***** INPUT DATA *****
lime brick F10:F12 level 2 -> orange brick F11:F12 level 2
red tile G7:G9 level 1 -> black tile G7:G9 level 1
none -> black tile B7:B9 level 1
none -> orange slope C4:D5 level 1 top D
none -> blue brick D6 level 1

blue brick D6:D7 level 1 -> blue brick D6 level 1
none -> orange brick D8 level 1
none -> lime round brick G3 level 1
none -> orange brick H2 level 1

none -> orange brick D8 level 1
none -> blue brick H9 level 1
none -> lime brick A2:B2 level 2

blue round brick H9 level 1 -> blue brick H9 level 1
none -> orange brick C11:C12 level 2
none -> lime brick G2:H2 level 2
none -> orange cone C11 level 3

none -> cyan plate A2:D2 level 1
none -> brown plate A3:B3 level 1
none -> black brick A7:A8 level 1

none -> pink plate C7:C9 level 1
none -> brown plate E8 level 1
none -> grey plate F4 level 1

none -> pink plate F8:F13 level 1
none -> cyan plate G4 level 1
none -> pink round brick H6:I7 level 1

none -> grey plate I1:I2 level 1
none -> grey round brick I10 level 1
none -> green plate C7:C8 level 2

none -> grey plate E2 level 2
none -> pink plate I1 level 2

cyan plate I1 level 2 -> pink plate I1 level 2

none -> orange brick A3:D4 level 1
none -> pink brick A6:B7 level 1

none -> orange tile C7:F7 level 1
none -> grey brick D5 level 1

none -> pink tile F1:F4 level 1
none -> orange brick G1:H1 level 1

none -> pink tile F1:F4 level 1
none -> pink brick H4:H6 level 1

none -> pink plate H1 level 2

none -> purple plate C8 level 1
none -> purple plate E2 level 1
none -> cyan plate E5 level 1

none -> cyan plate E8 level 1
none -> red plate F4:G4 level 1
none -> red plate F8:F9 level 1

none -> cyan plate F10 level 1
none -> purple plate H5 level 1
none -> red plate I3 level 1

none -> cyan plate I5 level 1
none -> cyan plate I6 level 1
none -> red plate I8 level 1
*****
Once you find the line with "none -> cyan plate G4 level 1" in the entries above, output it and each line after it up to and including the line with "none -> cyan plate E8 level 1", and nothing else.

### PROBLEM SOLUTION
none -> cyan plate G4 level 1
none -> pink round brick H6:I7 level 1

none -> grey plate I1:I2 level 1
none -> grey round brick I10 level 1
none -> green plate C7:C8 level 2

none -> grey plate E2 level 2
none -> pink plate I1 level 2

cyan plate I1 level 2 -> pink plate I1 level 2

none -> orange brick A3:D4 level 1
none -> pink brick A6:B7 level 1

none -> orange tile C7:F7 level 1
none -> grey brick D5 level 1

none -> pink tile F1:F4 level 1
none -> orange brick G1:H1 level 1

none -> pink tile F1:F4 level 1
none -> pink brick H4:H6 level 1

none -> pink plate H1 level 2

none -> purple plate C8 level 1
none -> purple plate E2 level 1
none -> cyan plate E5 level 1

none -> cyan plate E8 level 1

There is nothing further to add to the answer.